Exercise description: For this exercise, copy each line of the records that contains the word "FILT".
*** Source material Section Begins ***
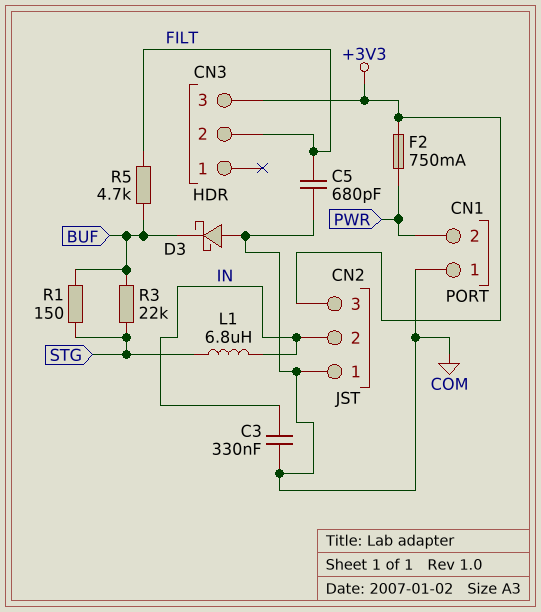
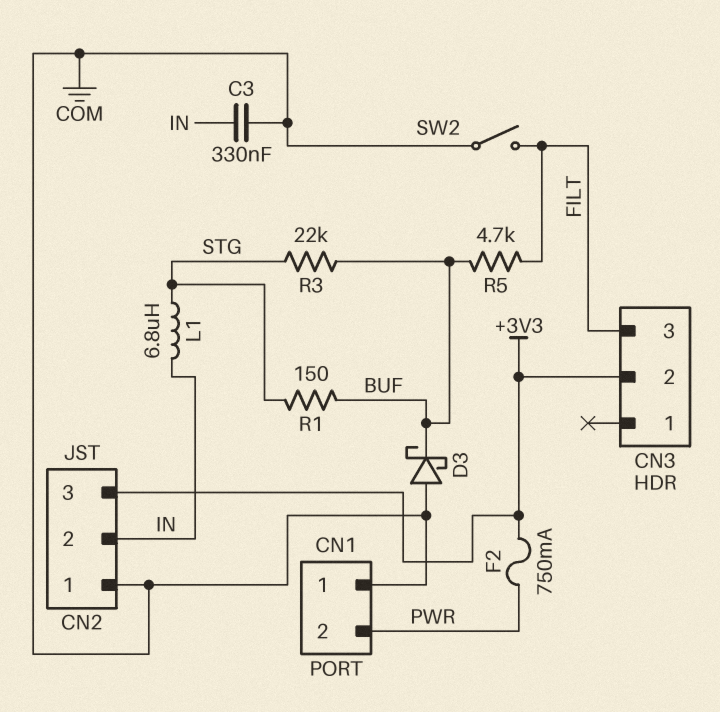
C5: 680pF (COM, FILT) -> none
CN3 pin 2: FILT -> +3V3
CN3 pin 3: +3V3 -> FILT
SW2: none -> switch (COM, FILT)

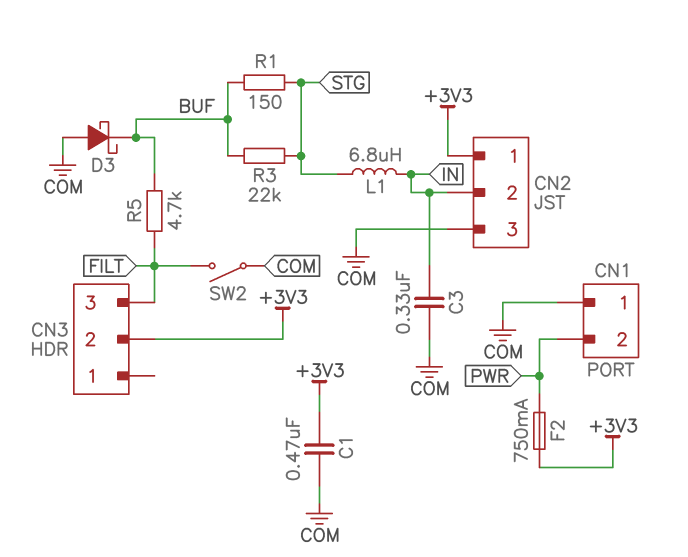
C1: none -> 470nF (+3V3, COM)
CN2 pin 1: COM -> +3V3
CN2 pin 3: +3V3 -> COM

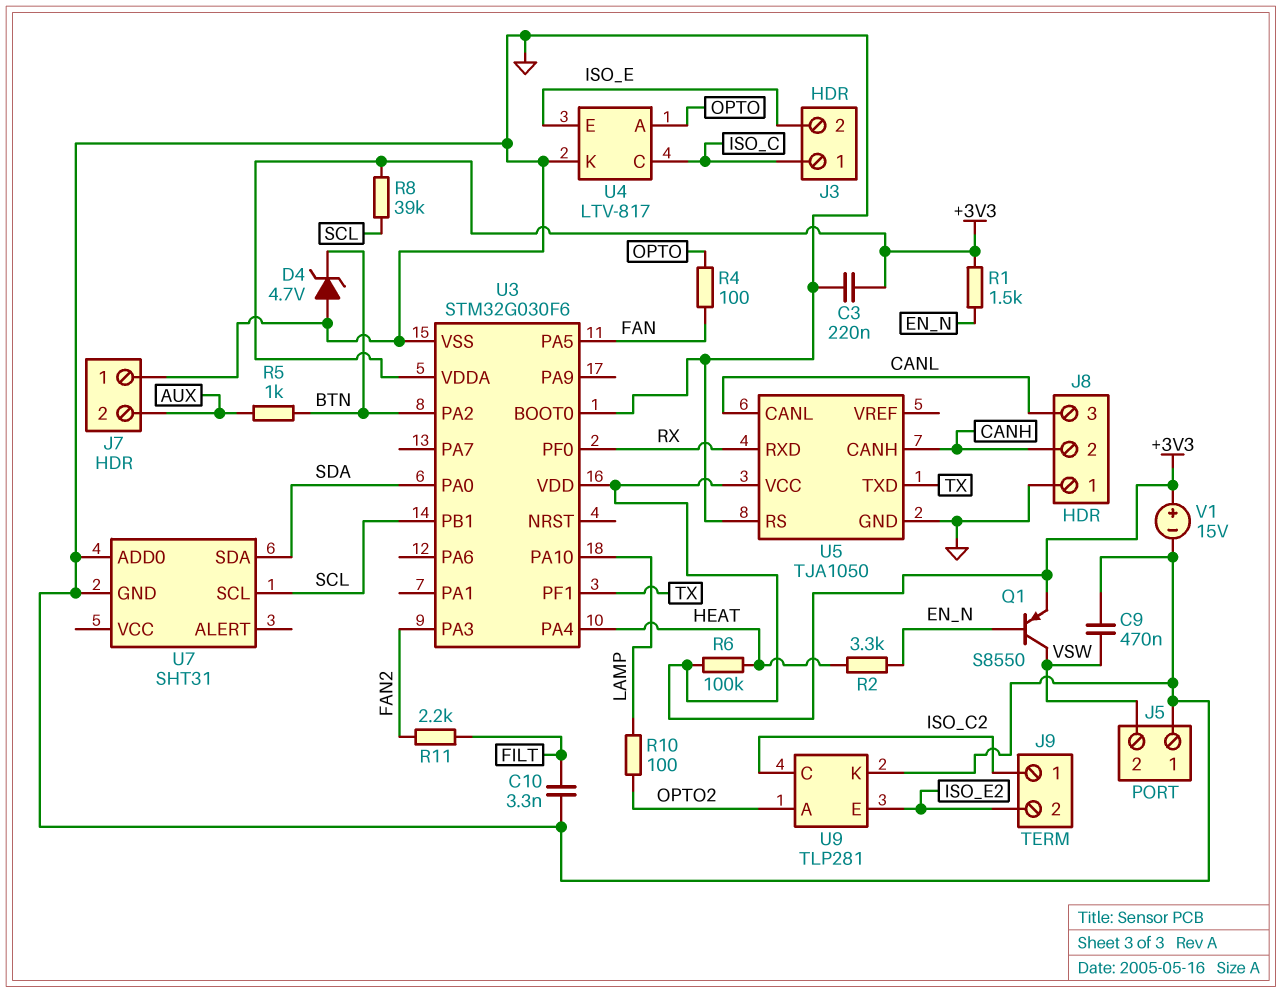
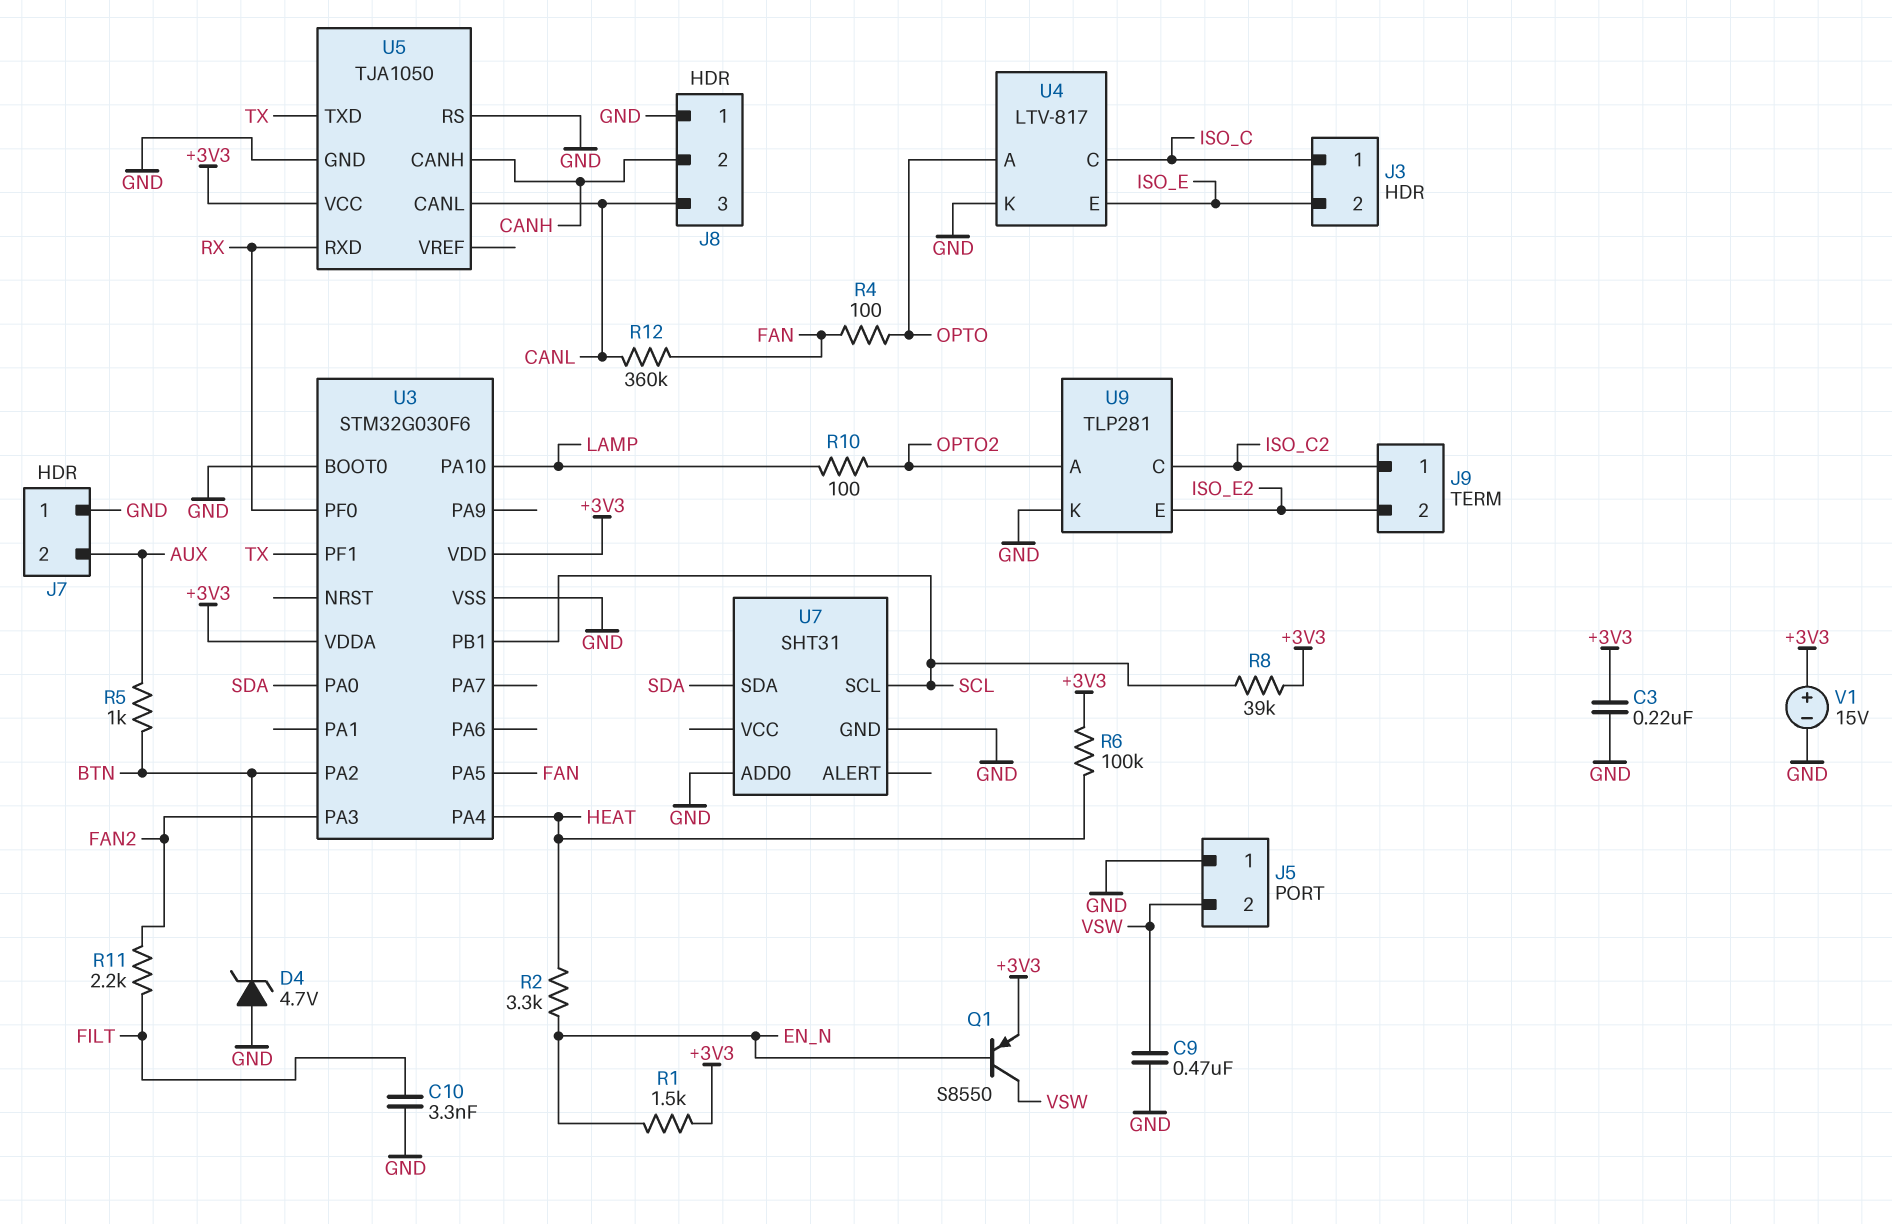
R12: none -> 360k (CANL, FAN)

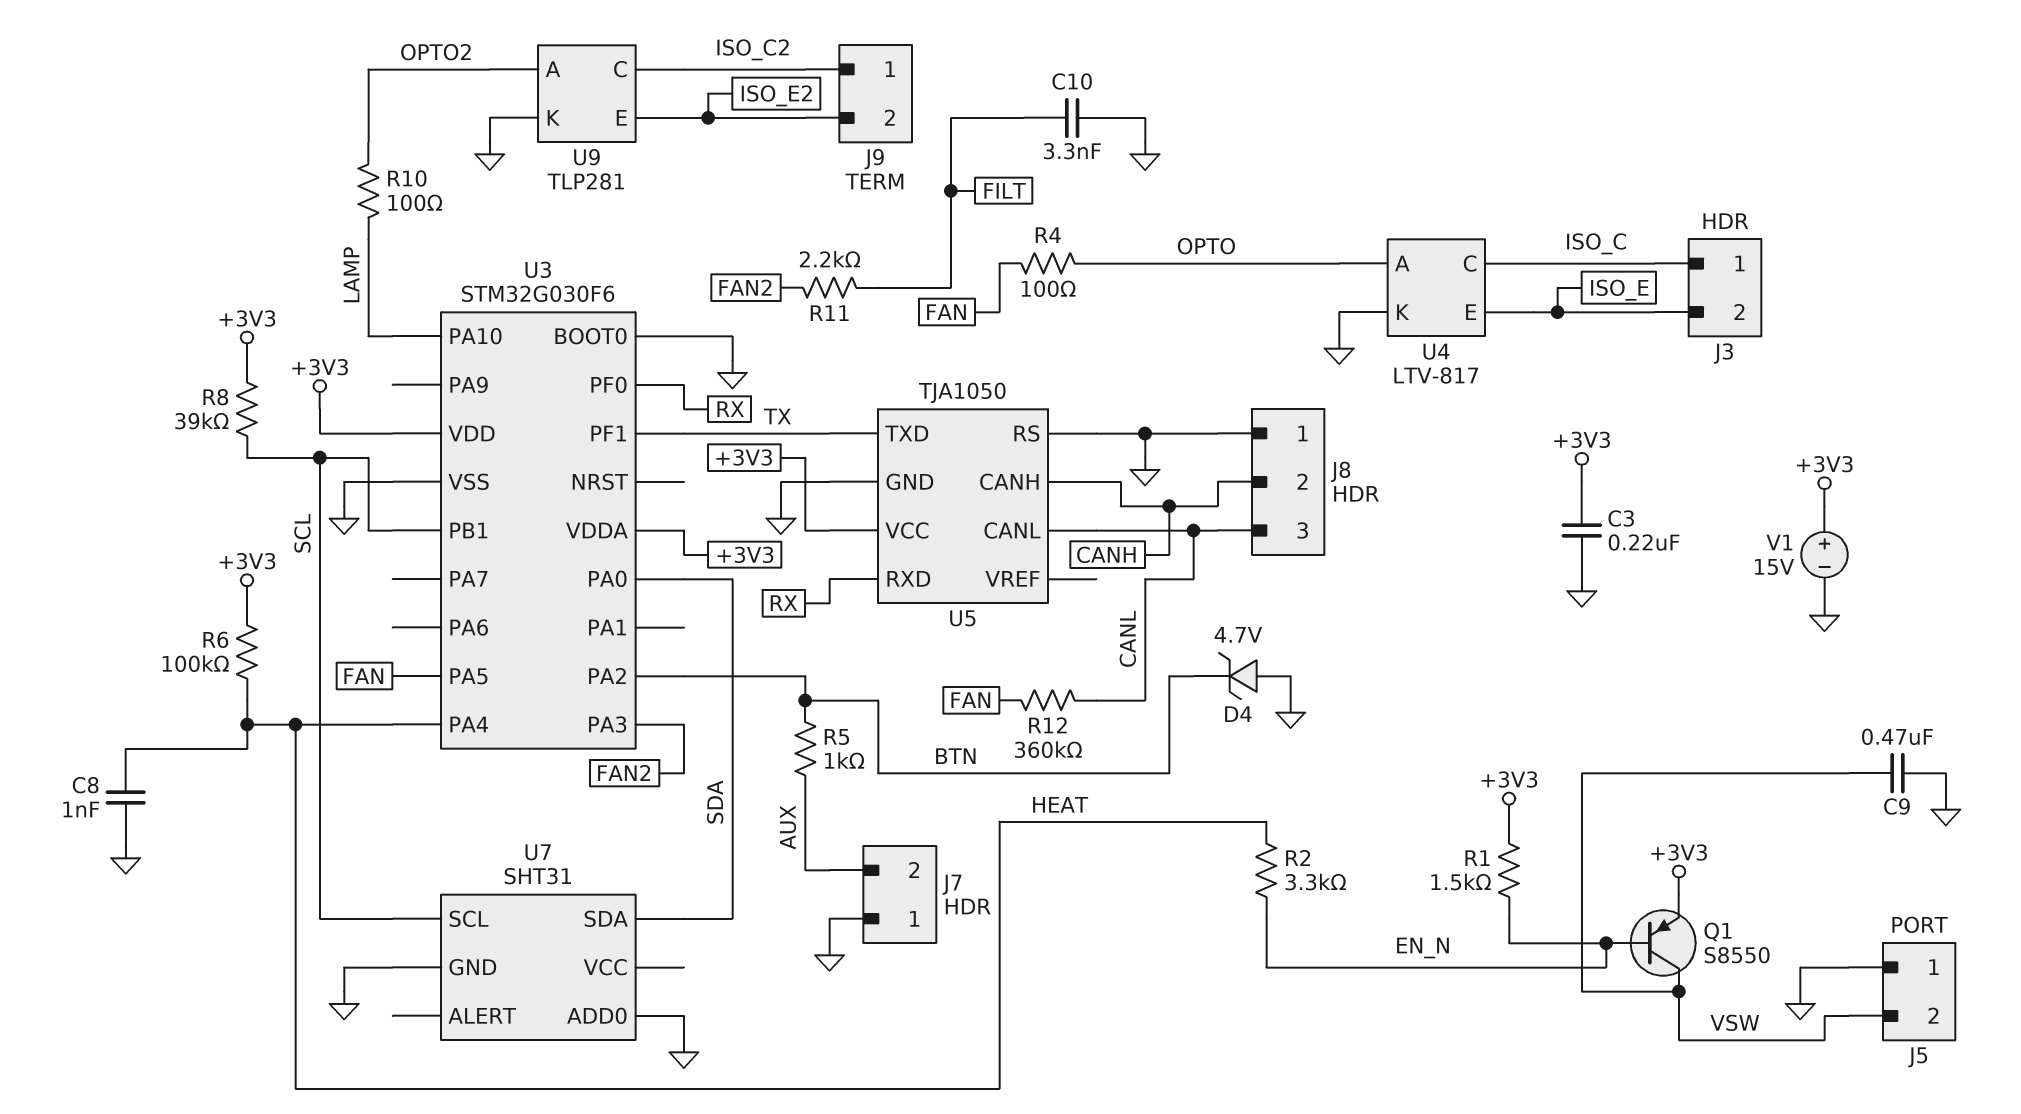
C8: none -> 1nF (GND, HEAT)

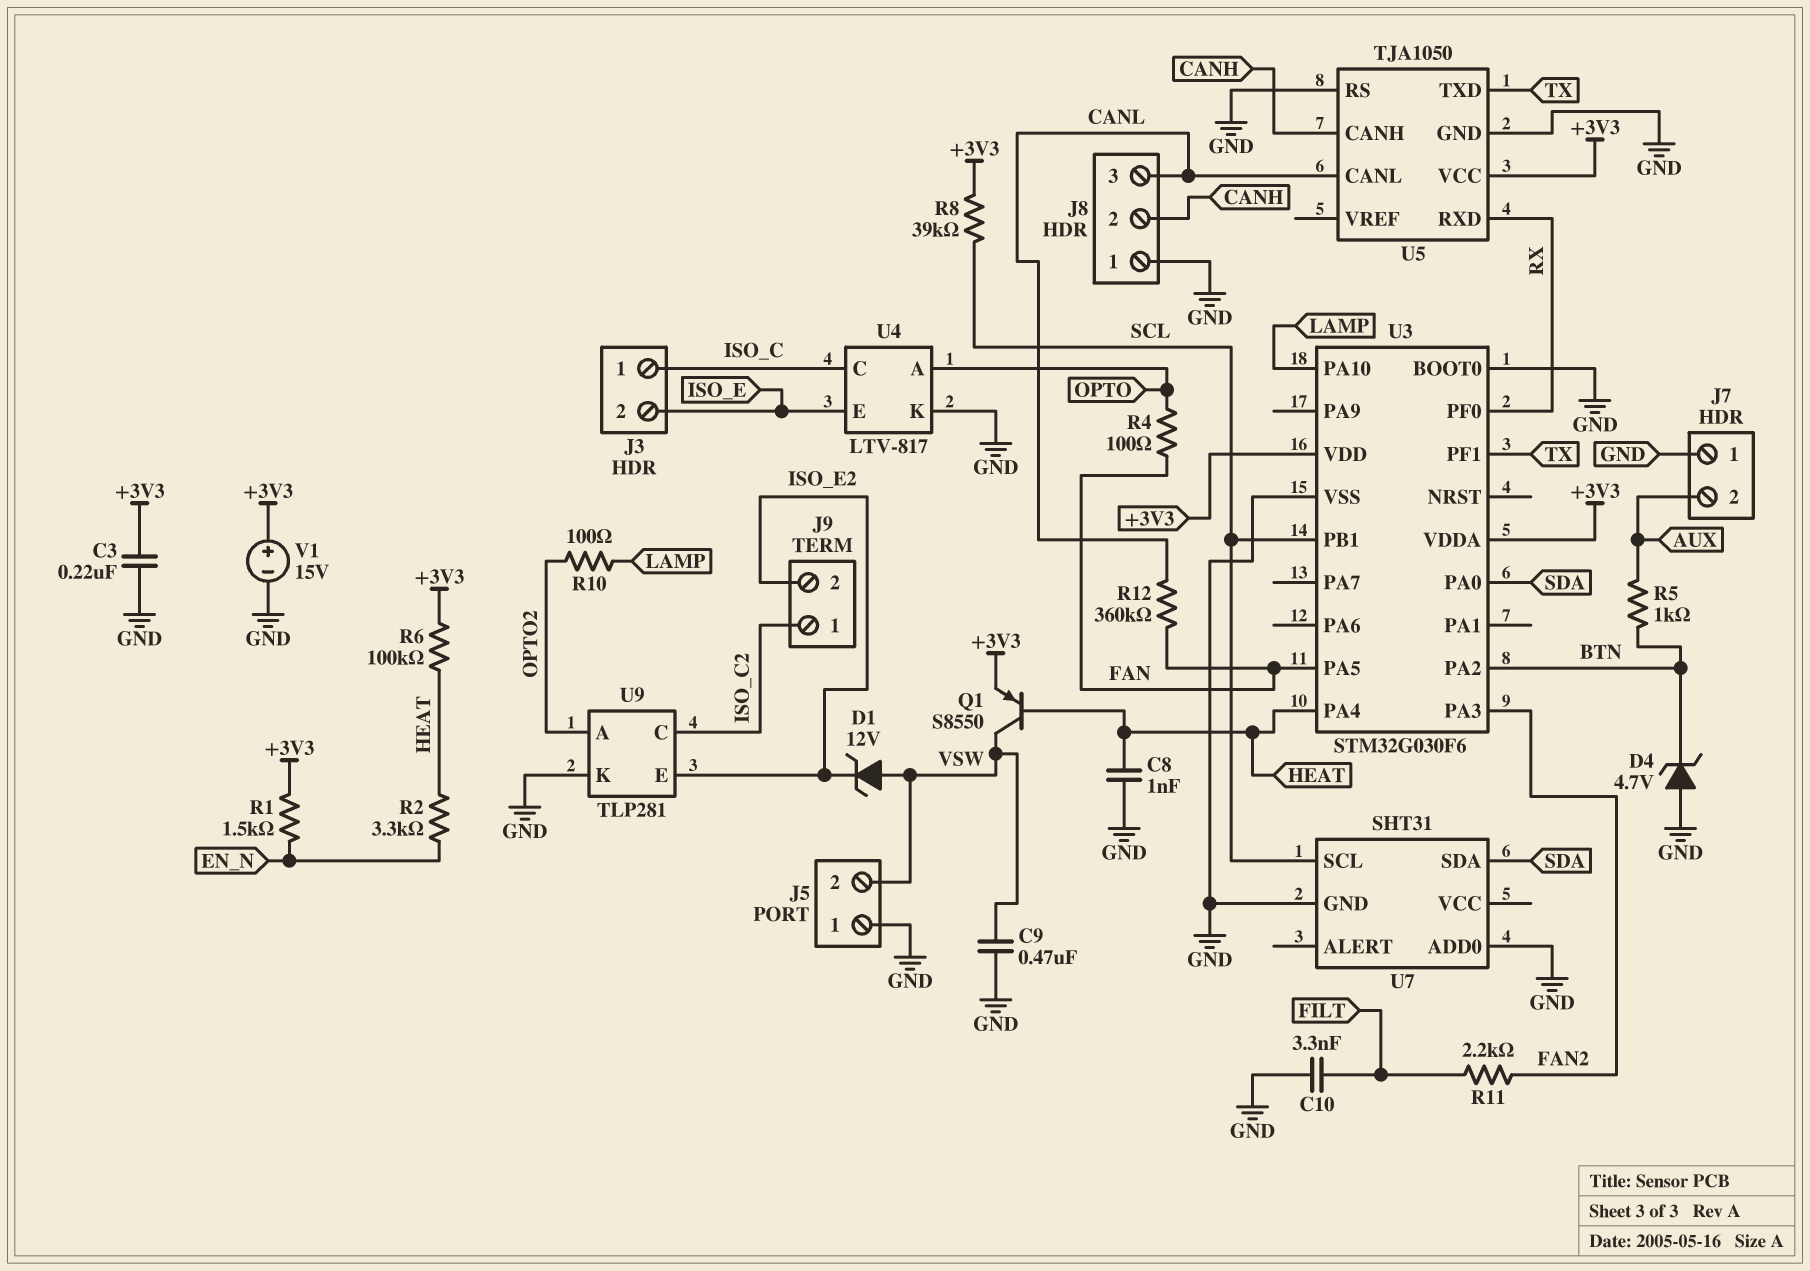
D1: none -> zener 12V (A VSW, K ISO_E2)
Q1: PNP S8550 (B EN_N, C VSW, E +3V3) -> PNP S8550 (B HEAT, C VSW, E +3V3)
*** Source material Section Ends ***
Problem solution:
C5: 680pF (COM, FILT) -> none
CN3 pin 2: FILT -> +3V3
CN3 pin 3: +3V3 -> FILT
SW2: none -> switch (COM, FILT)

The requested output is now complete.